**The problem:** Please set down, exactly as written, the line containing "pink hat [101,173,187,256]" and every line after it through the end of the records.

Dataset records:
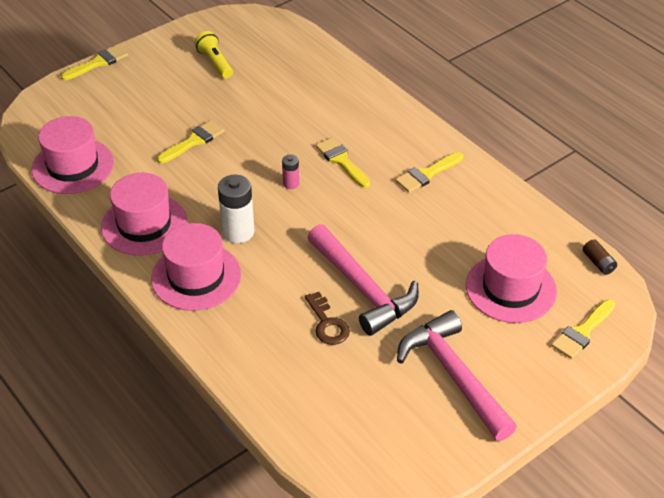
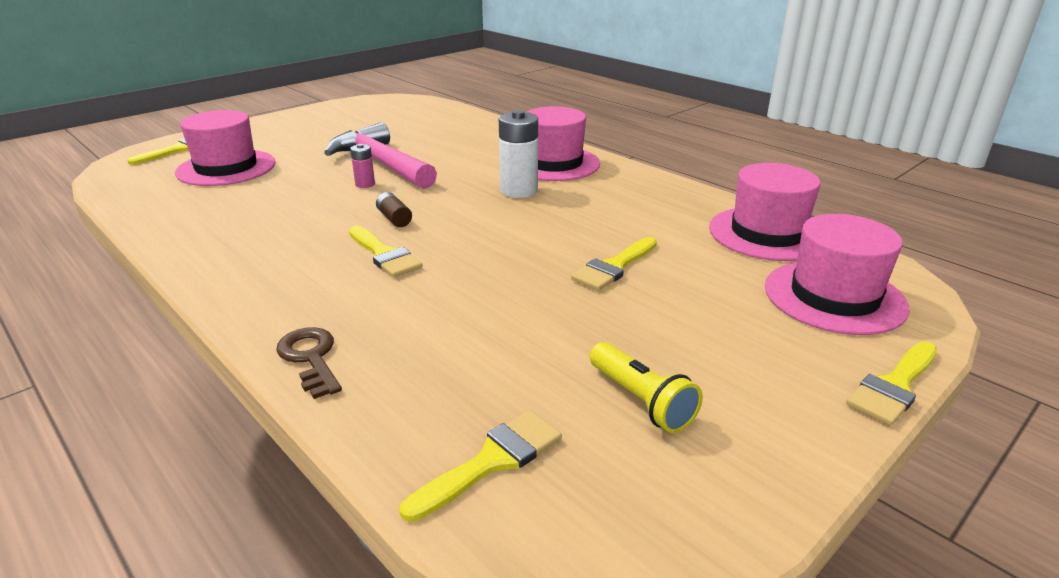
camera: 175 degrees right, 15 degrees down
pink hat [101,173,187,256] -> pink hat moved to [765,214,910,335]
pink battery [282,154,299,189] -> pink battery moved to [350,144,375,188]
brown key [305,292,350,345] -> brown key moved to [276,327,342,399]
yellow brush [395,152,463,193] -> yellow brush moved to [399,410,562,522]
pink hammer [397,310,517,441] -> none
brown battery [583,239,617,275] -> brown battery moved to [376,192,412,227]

**Worked solution:**
pink hat [101,173,187,256] -> pink hat moved to [765,214,910,335]
pink battery [282,154,299,189] -> pink battery moved to [350,144,375,188]
brown key [305,292,350,345] -> brown key moved to [276,327,342,399]
yellow brush [395,152,463,193] -> yellow brush moved to [399,410,562,522]
pink hammer [397,310,517,441] -> none
brown battery [583,239,617,275] -> brown battery moved to [376,192,412,227]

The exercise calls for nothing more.